++++ EXCERPTED DATA

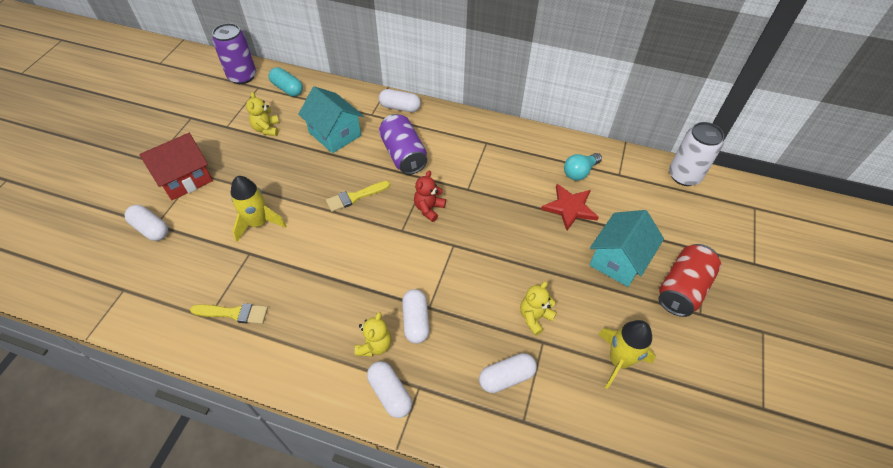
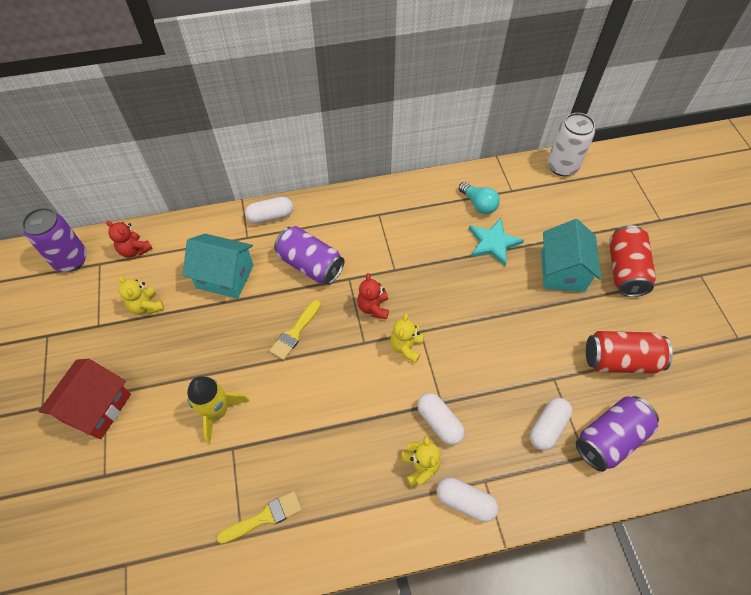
camera: 30 degrees left, 5 degrees up
(151, 229) = (102, 483): white capsule -> none
(287, 89) = (135, 250): turquoise capsule -> red teddy bear
(534, 317) = (533, 360): yellow teddy bear -> yellow teddy bear (406, 347)
(558, 420) = (610, 439): none -> purple can
(569, 208) = (493, 243): red star -> turquoise star
(579, 172) = (478, 204): turquoise light bulb -> turquoise light bulb turned 60 degrees counterclockwise
(619, 360) = (620, 360): yellow rocket -> red can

++++++++

**WORK TO COMPLETE:** All lines above are to be restated word for word, with pictures excluded.

**EXERCISE SOLUTION:**
camera: 30 degrees left, 5 degrees up
(151, 229) = (102, 483): white capsule -> none
(287, 89) = (135, 250): turquoise capsule -> red teddy bear
(534, 317) = (533, 360): yellow teddy bear -> yellow teddy bear (406, 347)
(558, 420) = (610, 439): none -> purple can
(569, 208) = (493, 243): red star -> turquoise star
(579, 172) = (478, 204): turquoise light bulb -> turquoise light bulb turned 60 degrees counterclockwise
(619, 360) = (620, 360): yellow rocket -> red can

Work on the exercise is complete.